#### [Task details]
Do not copy the pictures. Write out the lines from the start of the entries through the line containing "camera: 160 degrees right, 10 degrees up".

BEGIN Dataset

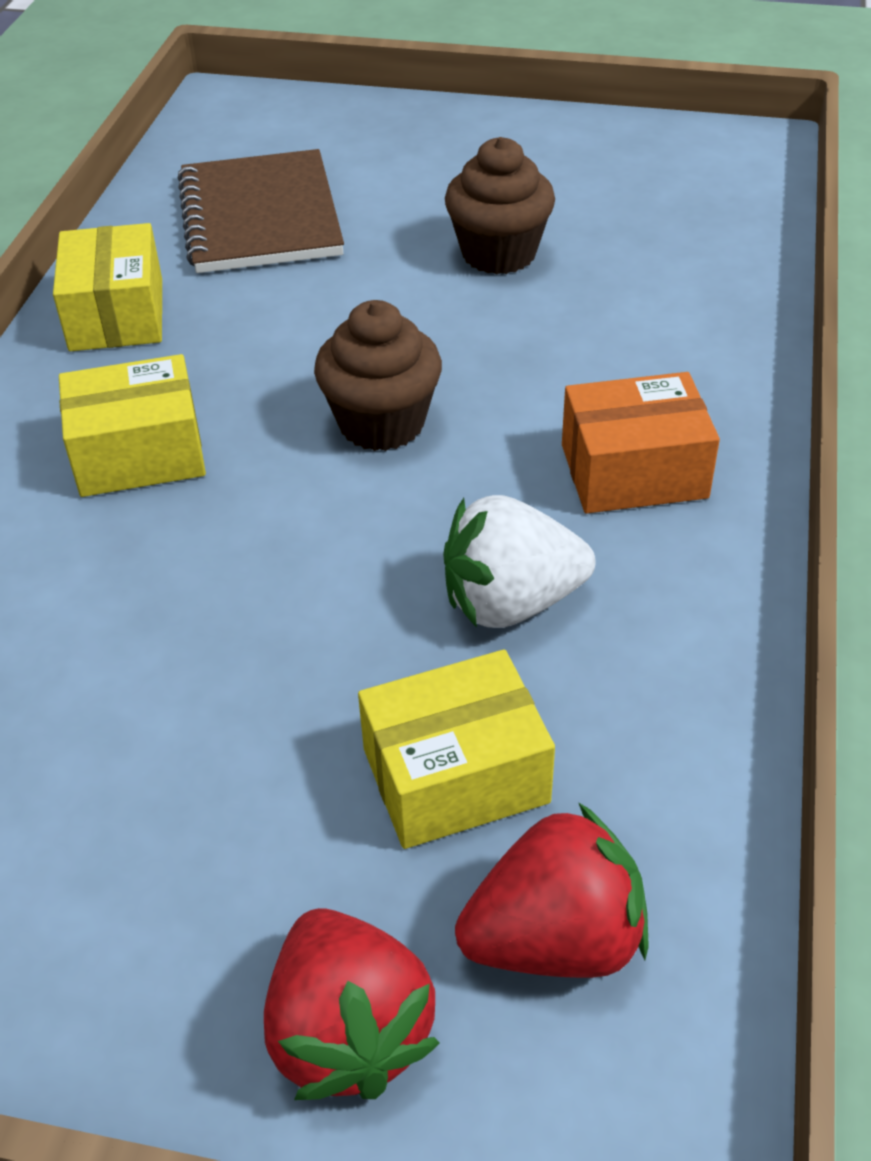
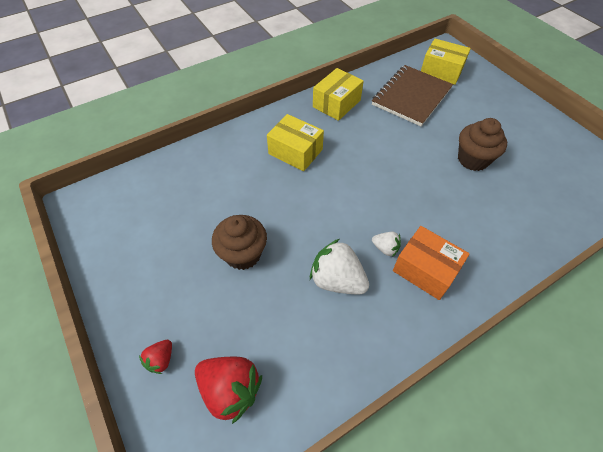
camera: 45 degrees right, 10 degrees up
(349, 1032) = (161, 359): red strawberry -> red strawberry, size x0.52
(381, 423) = (368, 192): brown cupcake -> brown cupcake (243, 254)
(455, 775) = (262, 317): yellow box -> yellow box (441, 71)
(529, 489) = (385, 248): none -> white strawberry

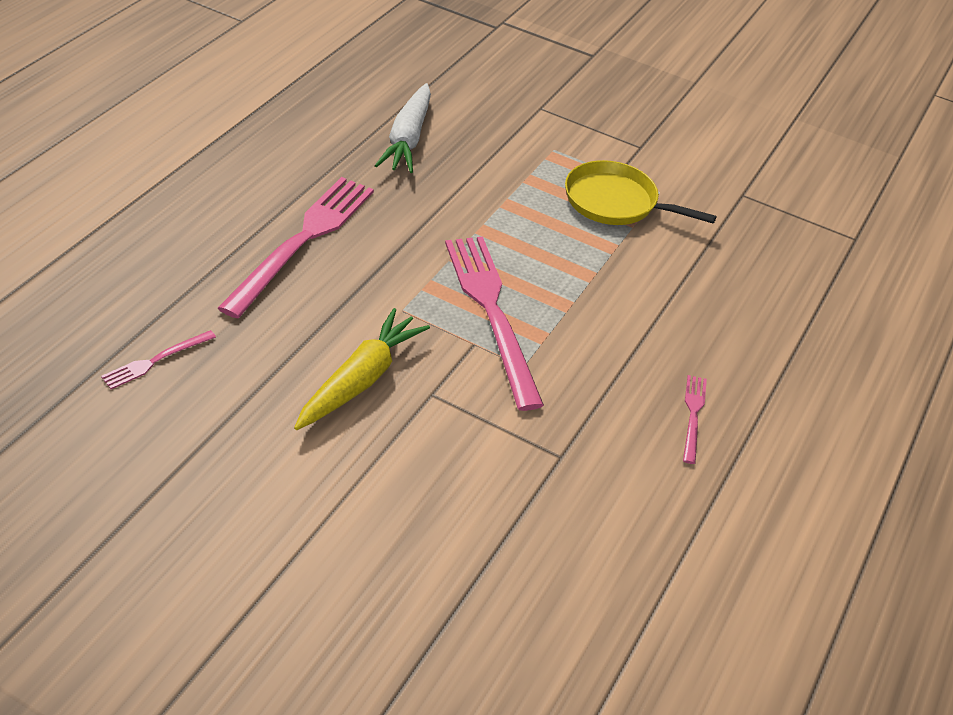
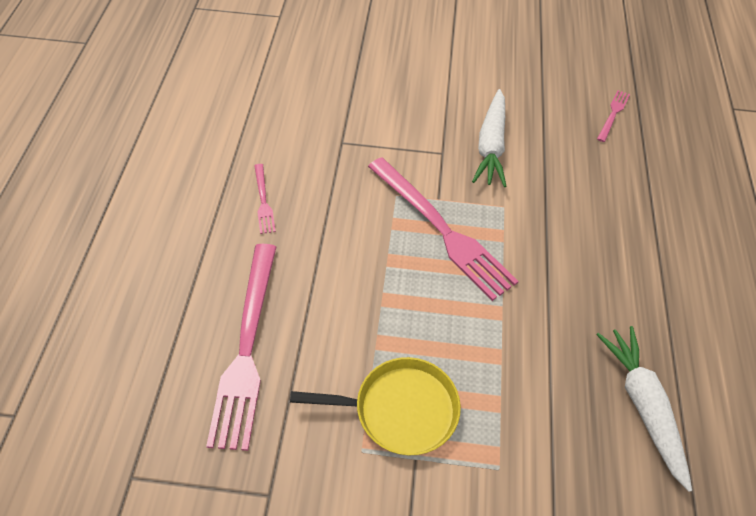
camera: 160 degrees right, 10 degrees up
(303, 241) = (618, 237): pink fork -> pink fork (246, 348)
(361, 380) = (491, 146): yellow carrot -> white carrot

END Dataset

#### [Task solution]
camera: 45 degrees right, 10 degrees up
(349, 1032) = (161, 359): red strawberry -> red strawberry, size x0.52
(381, 423) = (368, 192): brown cupcake -> brown cupcake (243, 254)
(455, 775) = (262, 317): yellow box -> yellow box (441, 71)
(529, 489) = (385, 248): none -> white strawberry

camera: 160 degrees right, 10 degrees up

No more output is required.